• _What the task requires_
Report, as a single number, how many lines of the records contain the word "none".

[Records from a data source]
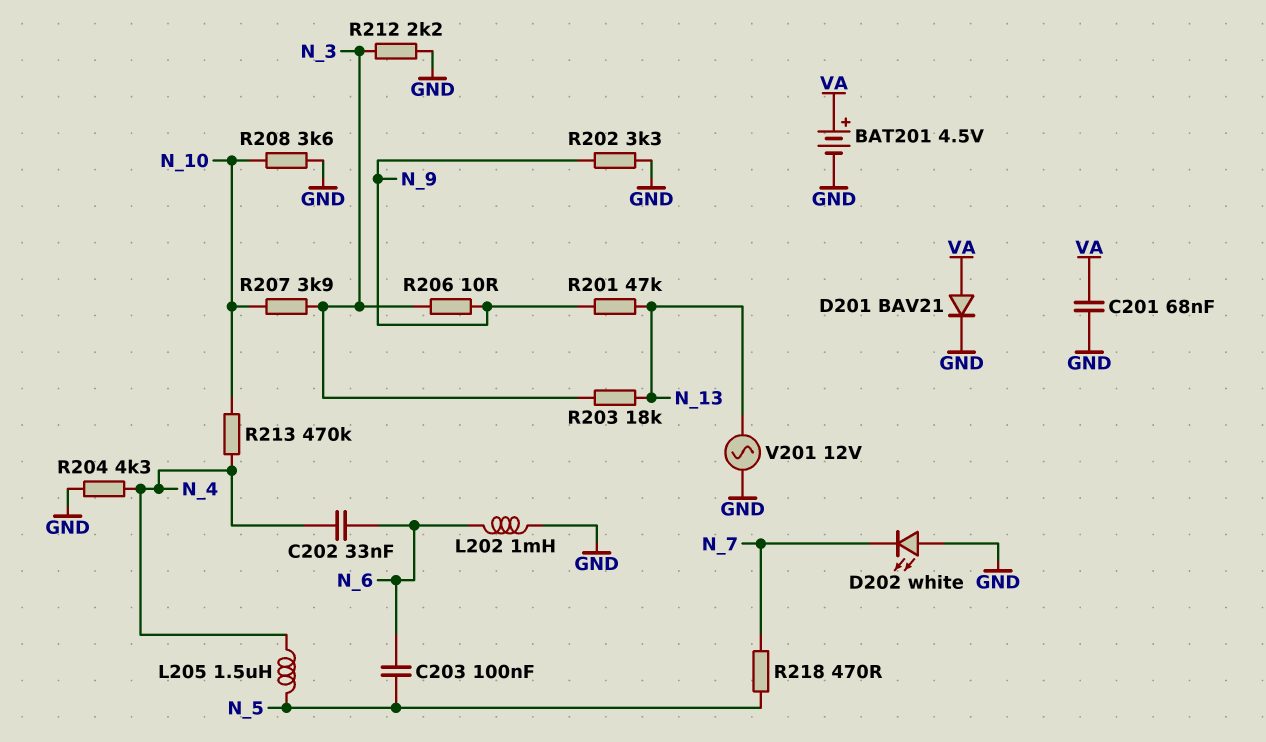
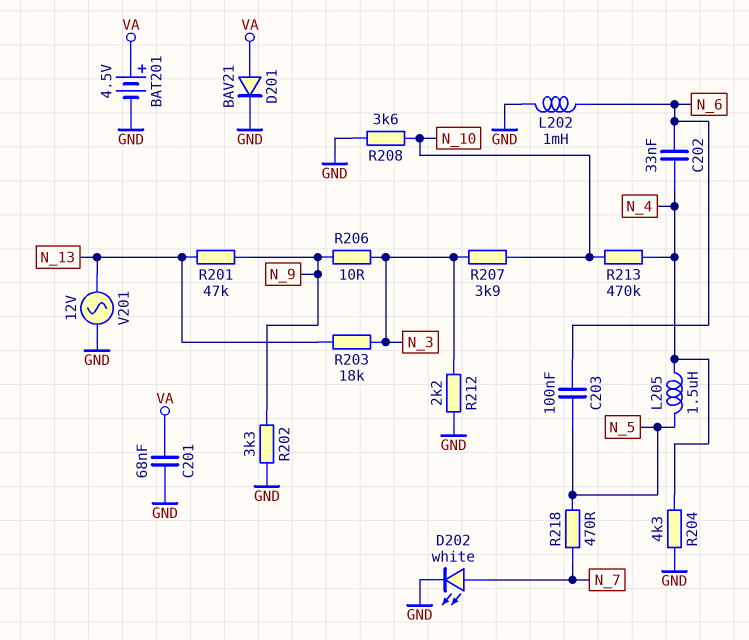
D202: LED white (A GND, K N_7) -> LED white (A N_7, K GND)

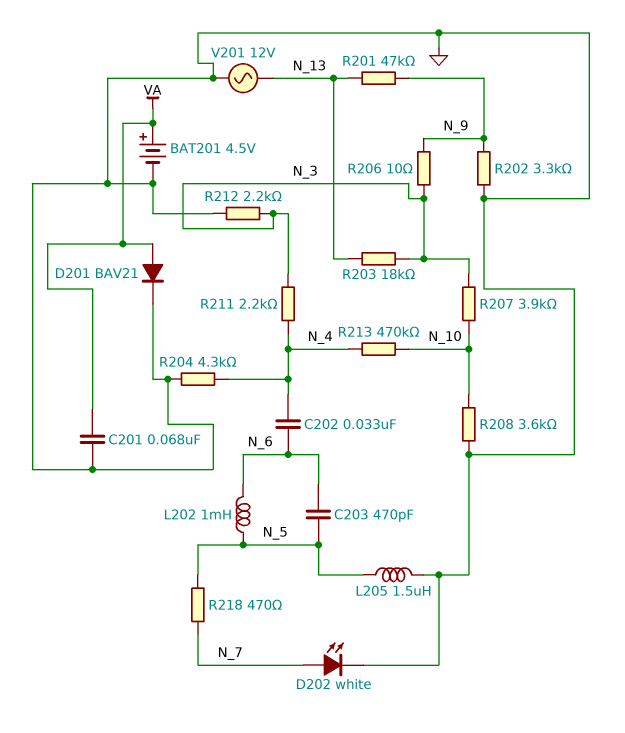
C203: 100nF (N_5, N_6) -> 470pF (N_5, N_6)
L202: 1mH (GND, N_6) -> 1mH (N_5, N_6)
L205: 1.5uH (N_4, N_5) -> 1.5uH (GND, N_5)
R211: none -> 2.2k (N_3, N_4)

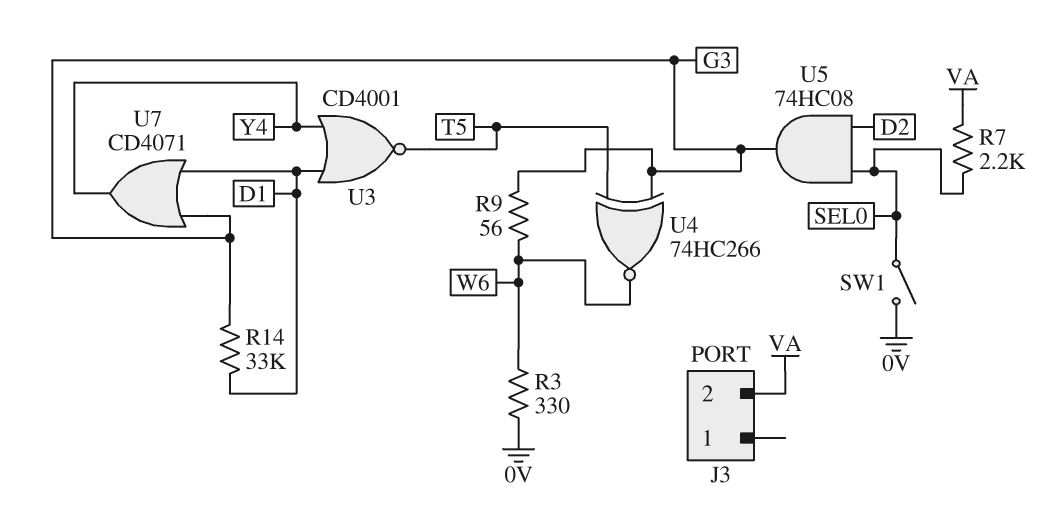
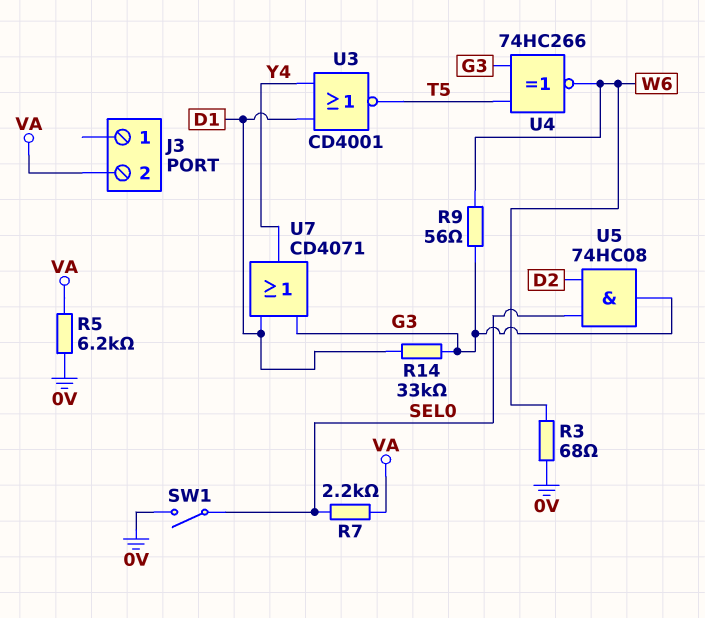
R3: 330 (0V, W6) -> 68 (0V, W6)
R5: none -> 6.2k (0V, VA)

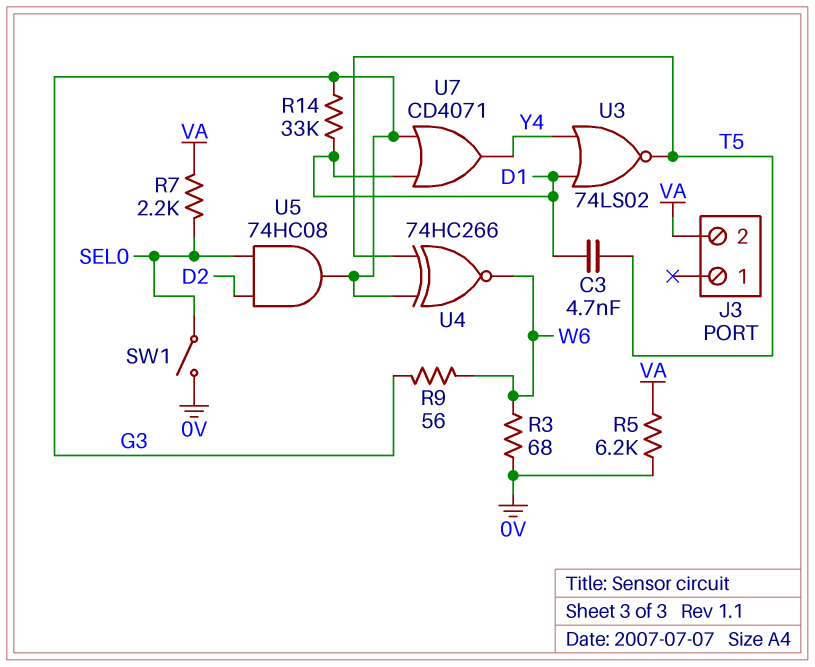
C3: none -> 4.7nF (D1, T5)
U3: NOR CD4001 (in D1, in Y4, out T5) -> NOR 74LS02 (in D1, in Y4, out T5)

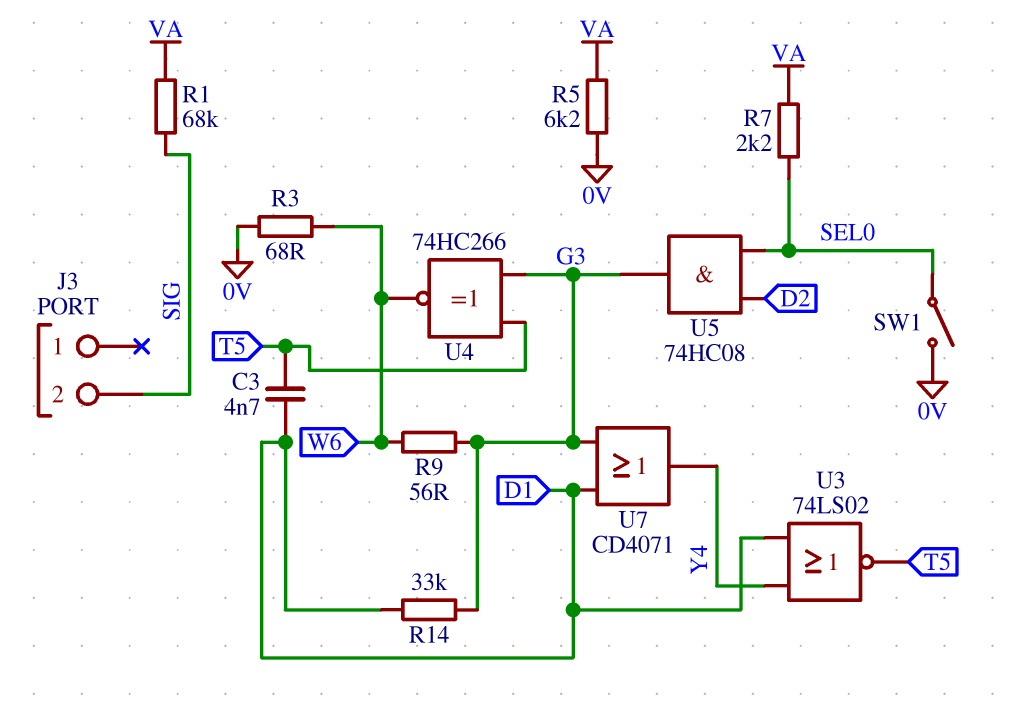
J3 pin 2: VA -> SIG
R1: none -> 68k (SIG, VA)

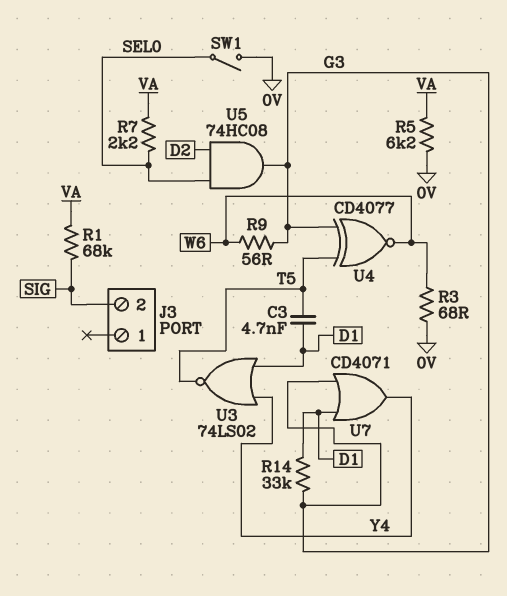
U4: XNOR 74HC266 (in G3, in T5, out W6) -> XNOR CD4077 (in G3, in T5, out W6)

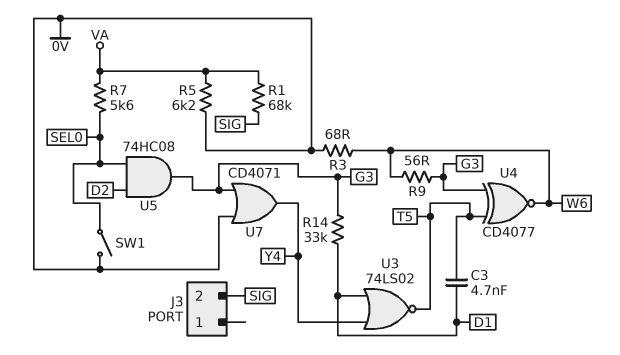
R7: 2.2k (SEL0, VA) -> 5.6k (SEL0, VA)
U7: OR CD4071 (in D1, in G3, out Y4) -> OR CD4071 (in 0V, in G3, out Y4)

• _Solution for this problem_
4